Look through the listing below for the string "tile". Show each line where it occurs.
Given records START
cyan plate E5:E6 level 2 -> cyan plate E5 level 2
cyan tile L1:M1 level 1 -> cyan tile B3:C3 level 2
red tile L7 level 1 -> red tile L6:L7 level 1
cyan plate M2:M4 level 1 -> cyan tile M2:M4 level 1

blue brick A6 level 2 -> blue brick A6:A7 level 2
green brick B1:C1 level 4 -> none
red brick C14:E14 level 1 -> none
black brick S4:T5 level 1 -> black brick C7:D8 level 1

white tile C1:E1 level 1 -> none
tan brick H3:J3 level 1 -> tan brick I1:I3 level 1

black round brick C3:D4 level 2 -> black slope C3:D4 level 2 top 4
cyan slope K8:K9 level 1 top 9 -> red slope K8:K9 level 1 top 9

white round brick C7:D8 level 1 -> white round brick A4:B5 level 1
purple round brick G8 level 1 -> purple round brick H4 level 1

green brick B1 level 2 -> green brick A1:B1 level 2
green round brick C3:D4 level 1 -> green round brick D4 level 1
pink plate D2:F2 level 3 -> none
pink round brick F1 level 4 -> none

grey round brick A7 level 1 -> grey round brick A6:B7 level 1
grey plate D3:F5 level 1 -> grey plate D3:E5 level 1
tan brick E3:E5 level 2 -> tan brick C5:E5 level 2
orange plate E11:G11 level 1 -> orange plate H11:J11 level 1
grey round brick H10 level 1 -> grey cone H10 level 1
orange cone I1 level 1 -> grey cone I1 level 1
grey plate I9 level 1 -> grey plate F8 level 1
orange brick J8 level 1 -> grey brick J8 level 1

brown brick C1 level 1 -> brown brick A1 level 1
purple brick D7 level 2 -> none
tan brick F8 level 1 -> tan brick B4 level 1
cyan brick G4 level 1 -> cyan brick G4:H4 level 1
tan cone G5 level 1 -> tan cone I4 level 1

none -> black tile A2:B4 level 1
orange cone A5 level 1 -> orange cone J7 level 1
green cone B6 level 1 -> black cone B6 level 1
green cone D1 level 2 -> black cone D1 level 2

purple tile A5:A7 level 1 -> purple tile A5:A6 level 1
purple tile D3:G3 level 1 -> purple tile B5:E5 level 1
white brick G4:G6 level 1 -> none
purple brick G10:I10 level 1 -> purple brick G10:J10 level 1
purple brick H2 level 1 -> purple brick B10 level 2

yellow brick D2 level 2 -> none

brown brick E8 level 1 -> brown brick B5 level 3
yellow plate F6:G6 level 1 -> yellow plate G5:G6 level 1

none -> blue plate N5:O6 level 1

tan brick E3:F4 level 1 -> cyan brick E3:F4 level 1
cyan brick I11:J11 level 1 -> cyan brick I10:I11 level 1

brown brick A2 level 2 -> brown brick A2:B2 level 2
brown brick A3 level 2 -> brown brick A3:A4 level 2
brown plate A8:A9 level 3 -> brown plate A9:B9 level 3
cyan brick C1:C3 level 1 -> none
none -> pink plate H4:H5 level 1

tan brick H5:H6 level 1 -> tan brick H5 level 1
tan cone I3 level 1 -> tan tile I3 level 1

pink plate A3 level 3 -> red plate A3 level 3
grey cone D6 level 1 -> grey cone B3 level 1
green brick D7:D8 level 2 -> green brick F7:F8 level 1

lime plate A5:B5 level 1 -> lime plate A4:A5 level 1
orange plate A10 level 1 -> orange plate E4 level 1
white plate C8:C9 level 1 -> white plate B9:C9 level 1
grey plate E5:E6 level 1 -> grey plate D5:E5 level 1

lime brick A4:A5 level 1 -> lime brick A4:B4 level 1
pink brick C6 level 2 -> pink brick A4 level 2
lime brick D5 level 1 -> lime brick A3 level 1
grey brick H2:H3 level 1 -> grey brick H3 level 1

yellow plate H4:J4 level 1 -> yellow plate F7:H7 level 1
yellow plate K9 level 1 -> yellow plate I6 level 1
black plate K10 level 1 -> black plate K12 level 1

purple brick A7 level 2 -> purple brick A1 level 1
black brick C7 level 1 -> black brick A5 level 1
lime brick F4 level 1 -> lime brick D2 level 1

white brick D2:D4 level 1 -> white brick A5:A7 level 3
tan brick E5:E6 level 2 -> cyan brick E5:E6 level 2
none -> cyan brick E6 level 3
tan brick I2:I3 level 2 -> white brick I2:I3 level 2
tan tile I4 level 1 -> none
Given records END
▶ **Solution**
cyan tile L1:M1 level 1 -> cyan tile B3:C3 level 2
red tile L7 level 1 -> red tile L6:L7 level 1
cyan plate M2:M4 level 1 -> cyan tile M2:M4 level 1
white tile C1:E1 level 1 -> none
none -> black tile A2:B4 level 1
purple tile A5:A7 level 1 -> purple tile A5:A6 level 1
purple tile D3:G3 level 1 -> purple tile B5:E5 level 1
tan cone I3 level 1 -> tan tile I3 level 1
tan tile I4 level 1 -> none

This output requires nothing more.